▶ **What to produce**
Report back every line in the data that includes the string "VBAT".

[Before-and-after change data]
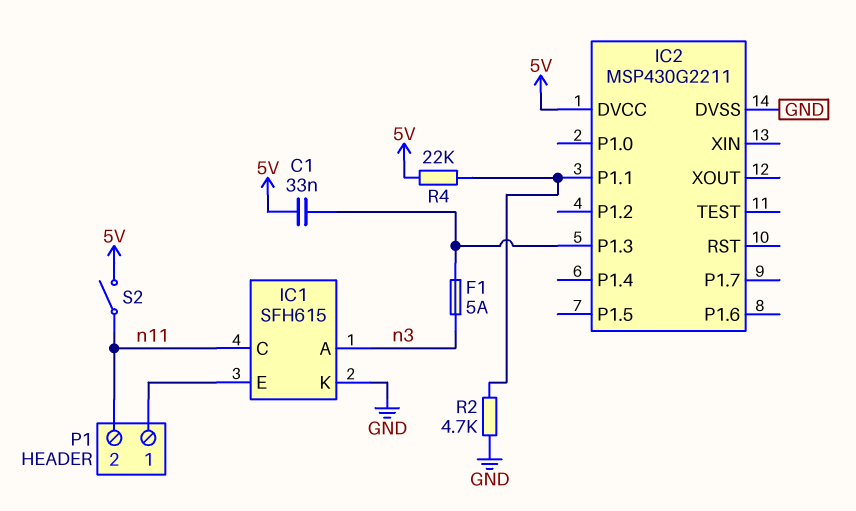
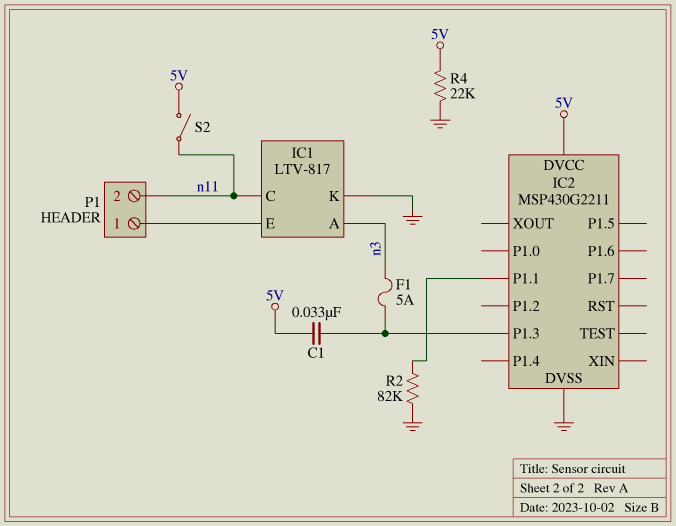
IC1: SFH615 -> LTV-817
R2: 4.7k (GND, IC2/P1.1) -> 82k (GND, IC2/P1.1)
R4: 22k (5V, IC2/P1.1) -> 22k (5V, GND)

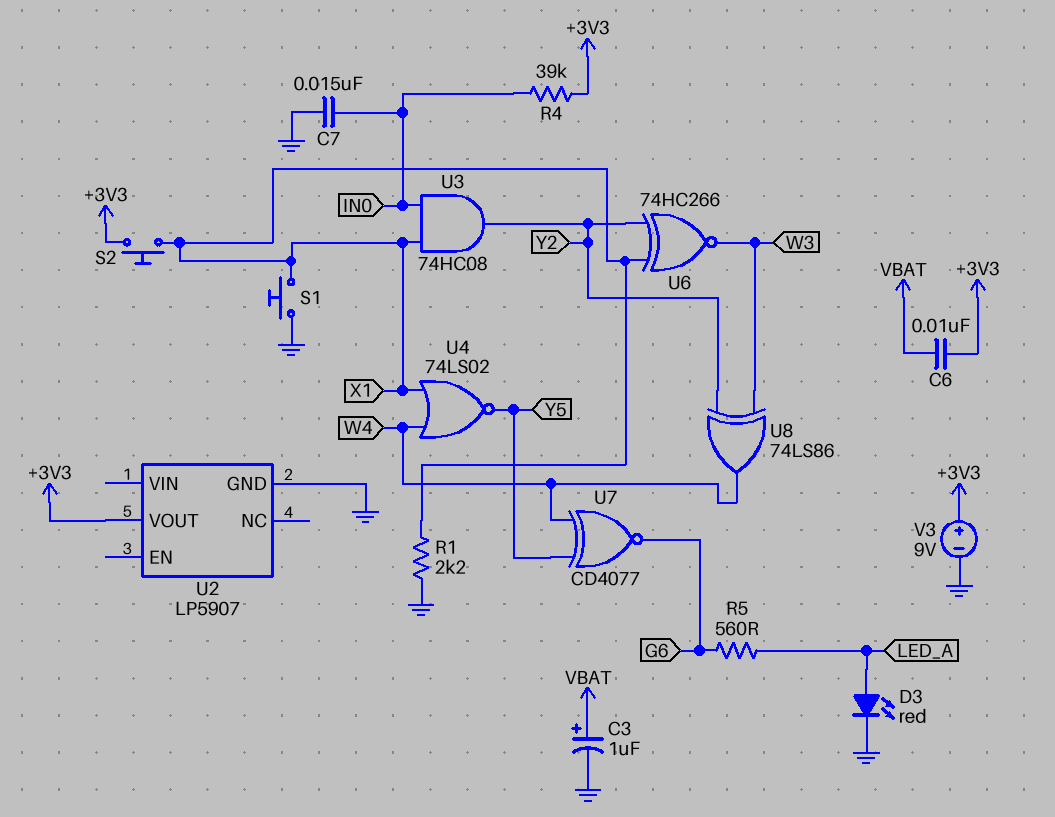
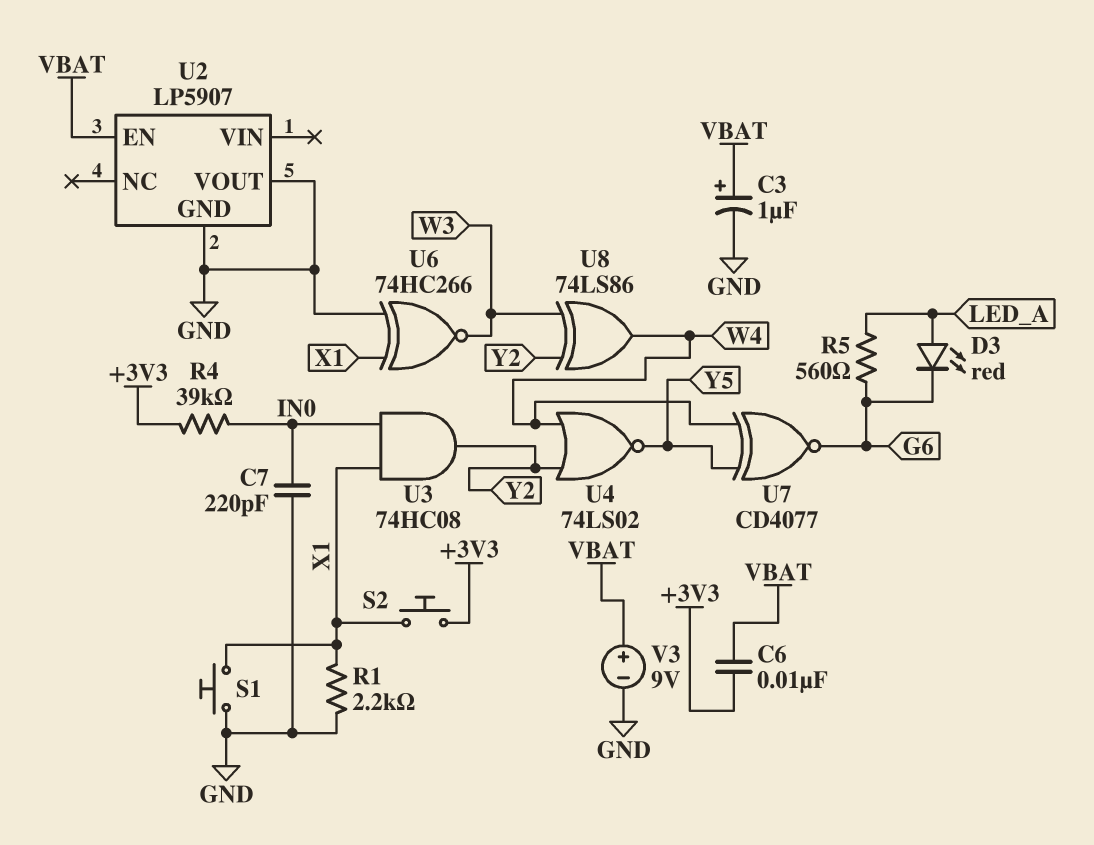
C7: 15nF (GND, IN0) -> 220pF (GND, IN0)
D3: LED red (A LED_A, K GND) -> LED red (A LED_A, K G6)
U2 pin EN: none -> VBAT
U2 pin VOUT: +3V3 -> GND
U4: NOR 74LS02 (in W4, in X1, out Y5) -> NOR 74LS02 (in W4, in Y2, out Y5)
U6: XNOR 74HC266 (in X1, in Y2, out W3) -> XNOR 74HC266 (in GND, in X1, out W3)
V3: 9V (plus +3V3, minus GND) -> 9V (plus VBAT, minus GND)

▶ **Answer below**
U2 pin EN: none -> VBAT
V3: 9V (plus +3V3, minus GND) -> 9V (plus VBAT, minus GND)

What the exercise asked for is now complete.